RECORDS FOR THIS TASK Start Marker

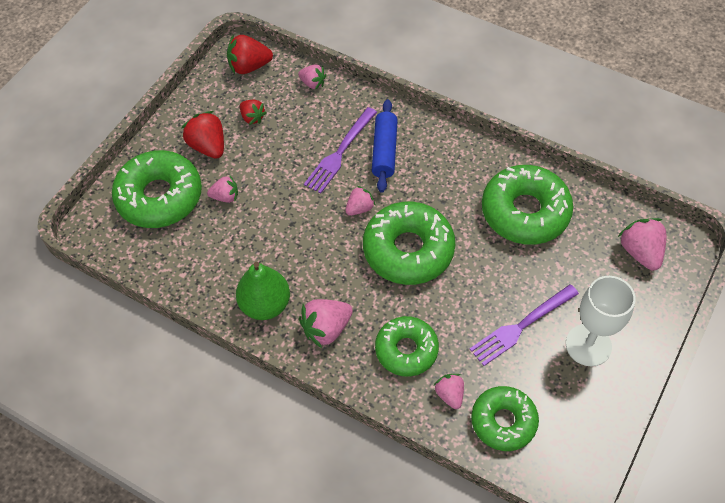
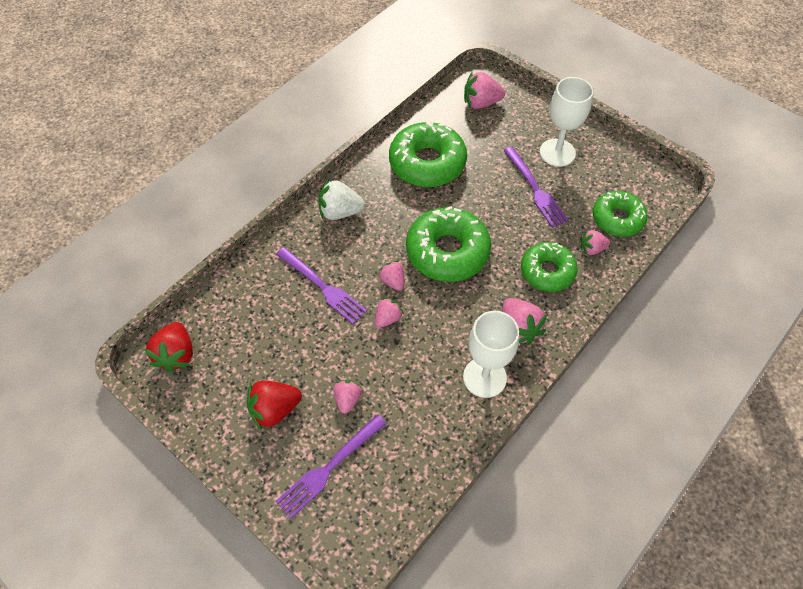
camera: 80 degrees left, 0 degrees up
green donut [112,150,202,228] -> purple fork [275,414,387,519]
green pear [236,262,290,320] -> white goblet [463,311,519,398]
red strawberry [240,100,267,125] -> none
pink strawberry [298,65,326,90] -> pink strawberry moved to [375,297,404,328]
blue rolling pin [372,99,398,193] -> none
none -> white strawberry [318,179,365,220]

RECORDS FOR THIS TASK End Marker

> [WHAT IS REQUIRED]: An answer is complete only when it holds every line above containing the string "green".

> [WRITTEN REPLY]:
green donut [112,150,202,228] -> purple fork [275,414,387,519]
green pear [236,262,290,320] -> white goblet [463,311,519,398]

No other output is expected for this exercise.